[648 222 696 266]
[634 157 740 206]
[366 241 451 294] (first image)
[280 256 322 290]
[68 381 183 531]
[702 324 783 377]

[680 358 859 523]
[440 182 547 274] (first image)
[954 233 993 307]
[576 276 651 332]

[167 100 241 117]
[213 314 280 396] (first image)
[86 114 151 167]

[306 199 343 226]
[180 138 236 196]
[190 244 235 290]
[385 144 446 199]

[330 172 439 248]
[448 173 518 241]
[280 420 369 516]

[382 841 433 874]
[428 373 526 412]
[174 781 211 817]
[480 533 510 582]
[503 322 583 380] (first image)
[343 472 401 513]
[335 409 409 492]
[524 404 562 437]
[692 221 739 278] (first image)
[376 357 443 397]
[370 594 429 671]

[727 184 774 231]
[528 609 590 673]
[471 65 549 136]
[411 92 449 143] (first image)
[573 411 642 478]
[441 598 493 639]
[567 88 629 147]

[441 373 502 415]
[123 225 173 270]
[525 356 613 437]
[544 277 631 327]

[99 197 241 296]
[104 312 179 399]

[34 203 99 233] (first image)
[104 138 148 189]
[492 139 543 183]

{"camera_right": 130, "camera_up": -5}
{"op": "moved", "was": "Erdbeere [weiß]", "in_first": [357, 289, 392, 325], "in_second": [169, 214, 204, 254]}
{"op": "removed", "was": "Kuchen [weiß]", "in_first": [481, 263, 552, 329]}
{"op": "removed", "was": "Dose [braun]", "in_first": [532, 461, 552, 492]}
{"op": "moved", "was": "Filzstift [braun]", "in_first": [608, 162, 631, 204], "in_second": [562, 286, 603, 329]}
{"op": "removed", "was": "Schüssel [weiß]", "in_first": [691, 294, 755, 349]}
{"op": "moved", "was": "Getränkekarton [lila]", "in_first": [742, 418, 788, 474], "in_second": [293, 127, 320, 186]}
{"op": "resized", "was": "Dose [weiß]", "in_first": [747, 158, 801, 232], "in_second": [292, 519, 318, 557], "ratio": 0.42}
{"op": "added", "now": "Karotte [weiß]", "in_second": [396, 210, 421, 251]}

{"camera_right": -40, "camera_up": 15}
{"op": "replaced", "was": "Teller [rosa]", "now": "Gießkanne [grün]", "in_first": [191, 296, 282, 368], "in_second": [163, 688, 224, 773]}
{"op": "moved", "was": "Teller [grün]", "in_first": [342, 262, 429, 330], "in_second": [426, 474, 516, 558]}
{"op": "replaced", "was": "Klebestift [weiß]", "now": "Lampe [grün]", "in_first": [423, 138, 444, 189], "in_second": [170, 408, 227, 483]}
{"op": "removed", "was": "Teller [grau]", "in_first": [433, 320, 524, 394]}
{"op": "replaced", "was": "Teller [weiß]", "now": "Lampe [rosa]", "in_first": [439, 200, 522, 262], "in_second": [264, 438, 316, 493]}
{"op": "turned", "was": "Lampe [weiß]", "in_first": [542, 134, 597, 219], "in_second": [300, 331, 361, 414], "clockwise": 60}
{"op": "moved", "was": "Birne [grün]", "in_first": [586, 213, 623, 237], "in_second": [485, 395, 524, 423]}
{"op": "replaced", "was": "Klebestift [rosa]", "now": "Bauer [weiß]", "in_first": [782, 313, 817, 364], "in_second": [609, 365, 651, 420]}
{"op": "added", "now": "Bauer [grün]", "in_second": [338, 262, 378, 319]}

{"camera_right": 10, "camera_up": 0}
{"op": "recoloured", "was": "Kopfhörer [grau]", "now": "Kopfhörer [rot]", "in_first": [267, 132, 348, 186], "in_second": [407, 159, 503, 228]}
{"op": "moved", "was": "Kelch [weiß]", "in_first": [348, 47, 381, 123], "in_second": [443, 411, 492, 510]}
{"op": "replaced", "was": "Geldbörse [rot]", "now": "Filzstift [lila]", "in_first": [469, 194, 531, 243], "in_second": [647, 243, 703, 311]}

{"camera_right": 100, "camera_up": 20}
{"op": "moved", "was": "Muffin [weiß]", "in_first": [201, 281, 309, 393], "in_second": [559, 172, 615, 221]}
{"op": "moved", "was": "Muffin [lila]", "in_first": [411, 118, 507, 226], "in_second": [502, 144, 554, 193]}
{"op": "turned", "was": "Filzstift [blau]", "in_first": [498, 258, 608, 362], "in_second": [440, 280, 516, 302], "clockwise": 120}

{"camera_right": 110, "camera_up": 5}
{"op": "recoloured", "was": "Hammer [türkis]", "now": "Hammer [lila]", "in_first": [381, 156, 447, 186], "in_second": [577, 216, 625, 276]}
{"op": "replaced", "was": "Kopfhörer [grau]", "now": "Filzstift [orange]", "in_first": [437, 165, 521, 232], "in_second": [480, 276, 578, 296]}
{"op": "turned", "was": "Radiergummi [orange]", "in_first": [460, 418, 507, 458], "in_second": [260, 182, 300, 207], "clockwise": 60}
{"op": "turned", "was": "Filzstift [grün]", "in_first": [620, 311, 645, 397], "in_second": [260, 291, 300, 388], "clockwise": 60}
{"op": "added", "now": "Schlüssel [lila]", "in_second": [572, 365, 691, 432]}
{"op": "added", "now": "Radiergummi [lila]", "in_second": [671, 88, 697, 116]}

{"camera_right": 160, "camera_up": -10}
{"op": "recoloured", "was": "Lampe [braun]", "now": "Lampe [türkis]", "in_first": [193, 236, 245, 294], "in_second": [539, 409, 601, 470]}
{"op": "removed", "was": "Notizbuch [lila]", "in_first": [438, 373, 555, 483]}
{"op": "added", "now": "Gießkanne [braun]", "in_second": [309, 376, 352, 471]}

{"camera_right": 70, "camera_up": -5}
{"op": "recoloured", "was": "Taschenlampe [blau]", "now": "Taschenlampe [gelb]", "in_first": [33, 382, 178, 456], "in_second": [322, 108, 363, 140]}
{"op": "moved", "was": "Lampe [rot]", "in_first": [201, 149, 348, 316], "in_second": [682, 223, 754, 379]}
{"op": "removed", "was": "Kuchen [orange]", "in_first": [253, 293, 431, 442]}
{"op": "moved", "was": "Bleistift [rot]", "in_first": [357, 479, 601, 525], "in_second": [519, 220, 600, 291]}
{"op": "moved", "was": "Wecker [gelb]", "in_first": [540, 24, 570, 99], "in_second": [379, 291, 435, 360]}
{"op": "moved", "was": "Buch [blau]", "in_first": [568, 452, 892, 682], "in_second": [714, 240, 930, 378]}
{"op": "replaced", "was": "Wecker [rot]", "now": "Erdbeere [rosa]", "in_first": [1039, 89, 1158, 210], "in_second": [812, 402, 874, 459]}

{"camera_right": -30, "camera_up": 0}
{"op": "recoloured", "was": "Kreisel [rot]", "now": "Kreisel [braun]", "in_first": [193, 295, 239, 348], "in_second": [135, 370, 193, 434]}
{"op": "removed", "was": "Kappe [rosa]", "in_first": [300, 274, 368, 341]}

:::::

# REQUIREMENT
A count is needed of the lines in the entries that contain "Dose". Supply only that number.

# RESPONSE BELOW
2